TO DO: Which lines of the data contain the string "none"? Show each of them.

INPUT DATA:
------------

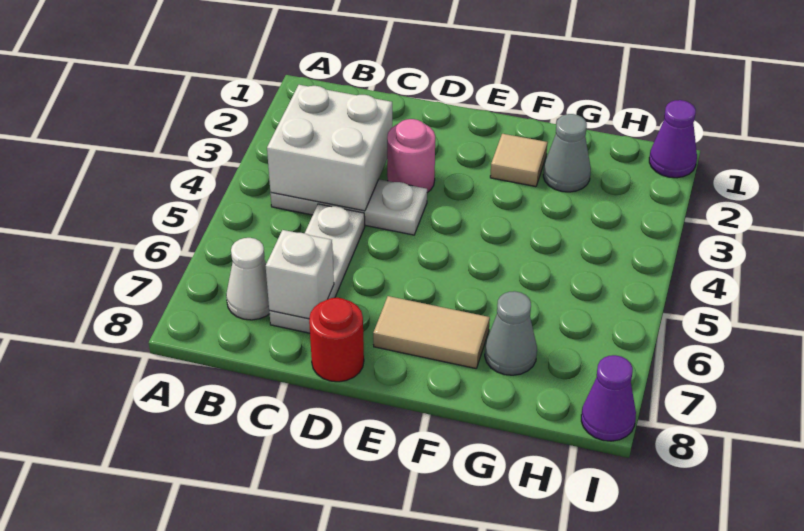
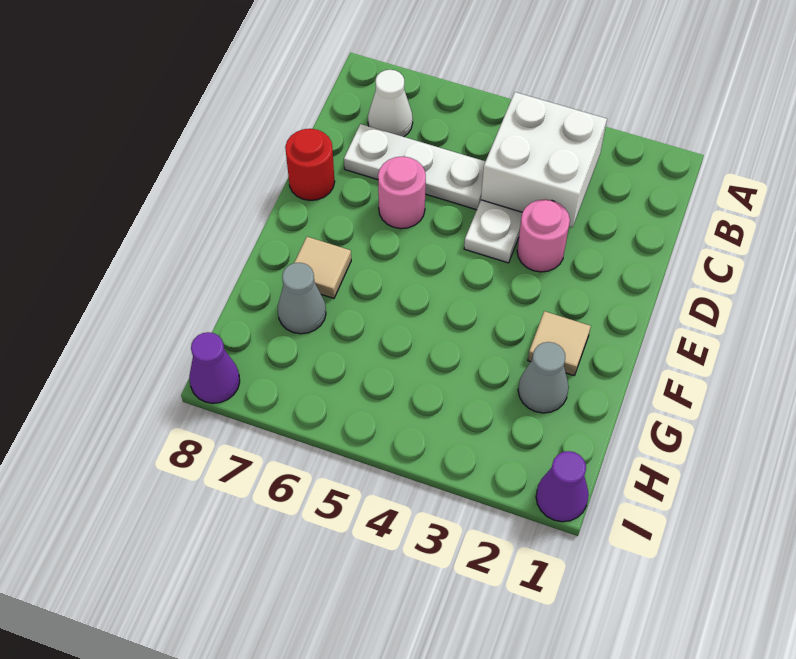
white brick C7 level 2 -> none
none -> pink round brick D6 level 1
tan tile E7:F7 level 1 -> tan tile F7 level 1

------------

EXERCISE RESPONSE:
white brick C7 level 2 -> none
none -> pink round brick D6 level 1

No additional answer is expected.